■ Description of the task
Write down the following lines verbatim, from the line with "30 m inside the frame." to the line with "road 6 (residential): [(172,452),(0,425)]", both included.

■ Extracted material
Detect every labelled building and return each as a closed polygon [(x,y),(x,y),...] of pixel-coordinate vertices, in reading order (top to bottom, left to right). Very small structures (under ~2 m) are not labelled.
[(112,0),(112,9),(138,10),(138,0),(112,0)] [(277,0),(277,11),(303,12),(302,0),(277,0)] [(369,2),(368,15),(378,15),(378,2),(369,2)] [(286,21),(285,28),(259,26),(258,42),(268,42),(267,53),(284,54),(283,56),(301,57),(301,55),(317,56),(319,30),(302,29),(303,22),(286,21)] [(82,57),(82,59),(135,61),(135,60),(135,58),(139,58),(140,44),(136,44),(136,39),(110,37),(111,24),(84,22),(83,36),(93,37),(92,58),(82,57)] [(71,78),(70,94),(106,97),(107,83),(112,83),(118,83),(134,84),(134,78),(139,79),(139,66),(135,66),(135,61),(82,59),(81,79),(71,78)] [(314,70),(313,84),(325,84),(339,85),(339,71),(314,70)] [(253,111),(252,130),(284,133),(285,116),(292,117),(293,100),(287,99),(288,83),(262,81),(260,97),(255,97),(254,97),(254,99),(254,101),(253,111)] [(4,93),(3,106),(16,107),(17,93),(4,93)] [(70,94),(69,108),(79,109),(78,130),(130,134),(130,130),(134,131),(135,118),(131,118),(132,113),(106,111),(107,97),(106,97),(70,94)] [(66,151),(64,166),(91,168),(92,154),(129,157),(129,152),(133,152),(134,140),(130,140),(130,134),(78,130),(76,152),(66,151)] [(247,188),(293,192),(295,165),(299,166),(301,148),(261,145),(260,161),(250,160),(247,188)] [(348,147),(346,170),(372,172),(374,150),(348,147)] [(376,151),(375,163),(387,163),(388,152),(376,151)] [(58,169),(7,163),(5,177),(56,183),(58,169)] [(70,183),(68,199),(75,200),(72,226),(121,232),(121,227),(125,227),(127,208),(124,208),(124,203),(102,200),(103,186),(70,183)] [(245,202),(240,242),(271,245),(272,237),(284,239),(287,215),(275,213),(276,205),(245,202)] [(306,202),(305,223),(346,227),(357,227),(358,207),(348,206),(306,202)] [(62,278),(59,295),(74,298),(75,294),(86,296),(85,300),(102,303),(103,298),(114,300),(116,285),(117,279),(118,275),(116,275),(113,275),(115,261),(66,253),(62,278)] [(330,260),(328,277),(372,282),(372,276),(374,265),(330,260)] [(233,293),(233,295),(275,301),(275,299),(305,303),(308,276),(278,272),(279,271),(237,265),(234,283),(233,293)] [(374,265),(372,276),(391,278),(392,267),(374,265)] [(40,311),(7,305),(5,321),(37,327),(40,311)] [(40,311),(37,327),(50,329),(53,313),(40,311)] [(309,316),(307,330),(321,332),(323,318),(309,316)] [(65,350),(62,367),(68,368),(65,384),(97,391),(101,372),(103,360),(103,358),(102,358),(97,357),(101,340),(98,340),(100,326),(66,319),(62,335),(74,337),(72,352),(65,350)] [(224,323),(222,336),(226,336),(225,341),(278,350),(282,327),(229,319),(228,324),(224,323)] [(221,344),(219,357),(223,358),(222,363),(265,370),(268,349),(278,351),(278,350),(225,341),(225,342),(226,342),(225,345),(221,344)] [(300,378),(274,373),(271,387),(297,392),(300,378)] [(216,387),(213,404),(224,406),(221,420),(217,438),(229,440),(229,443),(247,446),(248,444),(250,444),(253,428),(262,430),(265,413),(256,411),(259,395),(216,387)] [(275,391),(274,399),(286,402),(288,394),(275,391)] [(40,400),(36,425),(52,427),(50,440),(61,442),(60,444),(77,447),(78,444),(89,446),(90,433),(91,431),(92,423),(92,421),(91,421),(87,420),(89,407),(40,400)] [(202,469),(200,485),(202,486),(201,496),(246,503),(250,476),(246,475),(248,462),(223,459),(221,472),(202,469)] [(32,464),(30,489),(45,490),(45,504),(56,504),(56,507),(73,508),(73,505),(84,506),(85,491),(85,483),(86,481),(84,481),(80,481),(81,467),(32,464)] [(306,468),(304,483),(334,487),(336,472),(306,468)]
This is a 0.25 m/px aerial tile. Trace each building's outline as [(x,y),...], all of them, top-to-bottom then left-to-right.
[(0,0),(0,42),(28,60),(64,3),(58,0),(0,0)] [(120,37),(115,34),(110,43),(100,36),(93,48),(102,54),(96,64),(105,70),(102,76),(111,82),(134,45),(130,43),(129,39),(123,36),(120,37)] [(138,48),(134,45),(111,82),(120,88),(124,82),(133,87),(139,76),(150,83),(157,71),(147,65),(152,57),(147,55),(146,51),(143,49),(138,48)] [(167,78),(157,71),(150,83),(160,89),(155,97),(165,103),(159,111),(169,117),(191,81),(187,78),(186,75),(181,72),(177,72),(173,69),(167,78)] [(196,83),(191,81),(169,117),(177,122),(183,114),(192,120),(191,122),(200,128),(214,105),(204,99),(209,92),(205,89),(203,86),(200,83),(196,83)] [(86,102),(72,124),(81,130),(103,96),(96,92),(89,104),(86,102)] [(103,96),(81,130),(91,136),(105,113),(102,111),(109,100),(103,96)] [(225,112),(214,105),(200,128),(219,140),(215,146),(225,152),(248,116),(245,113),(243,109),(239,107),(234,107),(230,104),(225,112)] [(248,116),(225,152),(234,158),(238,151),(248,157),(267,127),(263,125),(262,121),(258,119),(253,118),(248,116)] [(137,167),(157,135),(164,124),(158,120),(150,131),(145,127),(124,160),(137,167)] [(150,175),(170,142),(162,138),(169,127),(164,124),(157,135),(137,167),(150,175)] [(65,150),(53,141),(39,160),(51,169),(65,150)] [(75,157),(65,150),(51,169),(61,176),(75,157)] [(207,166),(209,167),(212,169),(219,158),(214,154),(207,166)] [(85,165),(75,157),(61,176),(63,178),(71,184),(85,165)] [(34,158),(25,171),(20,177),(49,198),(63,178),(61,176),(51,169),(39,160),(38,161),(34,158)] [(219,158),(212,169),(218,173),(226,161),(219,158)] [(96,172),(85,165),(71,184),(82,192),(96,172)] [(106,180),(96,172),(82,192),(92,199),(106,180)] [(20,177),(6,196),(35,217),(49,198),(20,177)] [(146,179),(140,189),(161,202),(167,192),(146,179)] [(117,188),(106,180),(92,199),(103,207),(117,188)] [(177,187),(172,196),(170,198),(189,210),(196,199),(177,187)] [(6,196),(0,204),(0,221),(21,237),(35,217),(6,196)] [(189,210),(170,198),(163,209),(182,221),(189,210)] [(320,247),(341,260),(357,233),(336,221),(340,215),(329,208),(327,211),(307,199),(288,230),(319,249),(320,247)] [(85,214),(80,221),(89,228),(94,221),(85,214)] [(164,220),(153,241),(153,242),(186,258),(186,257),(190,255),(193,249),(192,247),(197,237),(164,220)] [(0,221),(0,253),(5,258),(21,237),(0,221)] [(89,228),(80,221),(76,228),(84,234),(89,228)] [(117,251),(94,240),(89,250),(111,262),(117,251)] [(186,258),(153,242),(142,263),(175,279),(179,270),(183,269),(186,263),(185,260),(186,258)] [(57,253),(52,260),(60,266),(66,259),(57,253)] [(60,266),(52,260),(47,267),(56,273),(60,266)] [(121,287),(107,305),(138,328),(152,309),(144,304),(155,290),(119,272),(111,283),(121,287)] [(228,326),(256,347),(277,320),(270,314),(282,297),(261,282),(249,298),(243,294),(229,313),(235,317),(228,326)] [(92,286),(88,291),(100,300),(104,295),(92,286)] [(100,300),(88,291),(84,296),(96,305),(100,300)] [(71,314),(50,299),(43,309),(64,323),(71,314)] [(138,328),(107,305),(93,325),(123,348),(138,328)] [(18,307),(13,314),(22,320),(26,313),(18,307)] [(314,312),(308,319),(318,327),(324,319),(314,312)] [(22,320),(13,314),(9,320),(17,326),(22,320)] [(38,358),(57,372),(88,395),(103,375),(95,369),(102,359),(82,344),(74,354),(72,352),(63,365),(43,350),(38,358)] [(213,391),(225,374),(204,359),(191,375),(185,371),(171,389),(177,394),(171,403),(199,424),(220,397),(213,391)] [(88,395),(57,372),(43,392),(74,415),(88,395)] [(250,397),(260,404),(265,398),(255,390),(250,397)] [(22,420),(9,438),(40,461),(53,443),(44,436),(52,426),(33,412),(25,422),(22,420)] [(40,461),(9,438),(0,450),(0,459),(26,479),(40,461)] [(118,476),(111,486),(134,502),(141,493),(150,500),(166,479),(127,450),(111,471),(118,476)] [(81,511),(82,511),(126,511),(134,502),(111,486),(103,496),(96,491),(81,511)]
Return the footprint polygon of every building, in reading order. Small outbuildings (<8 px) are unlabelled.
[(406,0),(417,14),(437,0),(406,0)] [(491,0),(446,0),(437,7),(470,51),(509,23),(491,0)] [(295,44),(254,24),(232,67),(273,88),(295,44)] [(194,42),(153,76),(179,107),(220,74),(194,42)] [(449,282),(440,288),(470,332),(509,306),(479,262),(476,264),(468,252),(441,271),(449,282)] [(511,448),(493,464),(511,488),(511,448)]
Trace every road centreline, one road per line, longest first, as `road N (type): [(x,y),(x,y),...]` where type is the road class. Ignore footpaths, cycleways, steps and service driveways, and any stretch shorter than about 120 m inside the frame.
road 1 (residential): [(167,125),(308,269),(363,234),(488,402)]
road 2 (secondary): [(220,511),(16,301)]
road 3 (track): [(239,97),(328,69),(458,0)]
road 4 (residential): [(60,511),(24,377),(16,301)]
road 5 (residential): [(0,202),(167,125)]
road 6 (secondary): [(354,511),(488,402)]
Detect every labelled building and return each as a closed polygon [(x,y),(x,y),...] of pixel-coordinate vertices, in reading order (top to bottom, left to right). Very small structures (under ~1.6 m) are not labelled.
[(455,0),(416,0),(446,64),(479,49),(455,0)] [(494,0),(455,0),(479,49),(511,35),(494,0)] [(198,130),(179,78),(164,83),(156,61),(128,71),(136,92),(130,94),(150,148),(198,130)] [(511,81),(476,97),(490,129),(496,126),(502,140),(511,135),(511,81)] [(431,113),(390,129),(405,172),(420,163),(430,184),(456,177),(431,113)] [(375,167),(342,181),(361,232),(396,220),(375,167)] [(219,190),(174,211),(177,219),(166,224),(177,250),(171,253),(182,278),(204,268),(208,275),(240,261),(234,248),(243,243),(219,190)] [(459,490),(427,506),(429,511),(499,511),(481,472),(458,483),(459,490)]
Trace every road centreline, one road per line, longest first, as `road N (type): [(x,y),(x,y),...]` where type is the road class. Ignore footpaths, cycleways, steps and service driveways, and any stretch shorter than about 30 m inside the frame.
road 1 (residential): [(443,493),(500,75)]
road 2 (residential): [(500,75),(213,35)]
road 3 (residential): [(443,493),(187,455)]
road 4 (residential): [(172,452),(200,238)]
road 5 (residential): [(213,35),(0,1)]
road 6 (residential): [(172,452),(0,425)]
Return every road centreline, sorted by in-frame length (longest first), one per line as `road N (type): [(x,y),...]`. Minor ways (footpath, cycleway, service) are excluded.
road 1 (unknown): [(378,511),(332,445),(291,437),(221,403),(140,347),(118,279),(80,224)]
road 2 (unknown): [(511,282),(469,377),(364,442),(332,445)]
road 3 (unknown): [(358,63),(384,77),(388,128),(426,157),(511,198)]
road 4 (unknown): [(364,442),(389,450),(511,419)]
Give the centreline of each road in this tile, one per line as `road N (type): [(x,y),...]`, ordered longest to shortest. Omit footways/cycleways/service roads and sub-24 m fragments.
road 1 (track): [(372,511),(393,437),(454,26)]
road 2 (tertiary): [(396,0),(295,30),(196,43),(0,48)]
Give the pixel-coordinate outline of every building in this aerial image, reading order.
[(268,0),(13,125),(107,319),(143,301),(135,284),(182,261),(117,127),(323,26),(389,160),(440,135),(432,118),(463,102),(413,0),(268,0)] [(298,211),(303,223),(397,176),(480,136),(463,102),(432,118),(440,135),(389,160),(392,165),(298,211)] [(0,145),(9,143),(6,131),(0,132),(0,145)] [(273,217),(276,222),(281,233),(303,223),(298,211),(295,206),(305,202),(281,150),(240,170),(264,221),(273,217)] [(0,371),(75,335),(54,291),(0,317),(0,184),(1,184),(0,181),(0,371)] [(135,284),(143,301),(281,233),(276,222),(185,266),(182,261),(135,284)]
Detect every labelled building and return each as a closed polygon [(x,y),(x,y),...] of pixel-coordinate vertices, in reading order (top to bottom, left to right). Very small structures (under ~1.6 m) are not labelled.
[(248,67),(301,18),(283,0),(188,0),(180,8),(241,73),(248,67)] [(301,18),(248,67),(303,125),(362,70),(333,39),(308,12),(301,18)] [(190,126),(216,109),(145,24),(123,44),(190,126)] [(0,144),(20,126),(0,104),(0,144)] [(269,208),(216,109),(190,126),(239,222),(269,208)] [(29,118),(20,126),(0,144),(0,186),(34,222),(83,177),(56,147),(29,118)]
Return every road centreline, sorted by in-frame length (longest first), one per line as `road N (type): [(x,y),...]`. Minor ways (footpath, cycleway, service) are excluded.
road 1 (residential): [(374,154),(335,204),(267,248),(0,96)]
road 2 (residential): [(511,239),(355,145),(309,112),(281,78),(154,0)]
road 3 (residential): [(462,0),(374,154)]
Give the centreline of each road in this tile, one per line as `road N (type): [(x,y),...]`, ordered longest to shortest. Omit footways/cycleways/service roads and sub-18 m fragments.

■ Complete answer
Trace every road centreline, one road per line, longest first, as `road N (type): [(x,y),(x,y),...]` where type is the road class. Ignore footpaths, cycleways, steps and service driveways, and any stretch shorter than about 30 m inside the frame.
road 1 (residential): [(443,493),(500,75)]
road 2 (residential): [(500,75),(213,35)]
road 3 (residential): [(443,493),(187,455)]
road 4 (residential): [(172,452),(200,238)]
road 5 (residential): [(213,35),(0,1)]
road 6 (residential): [(172,452),(0,425)]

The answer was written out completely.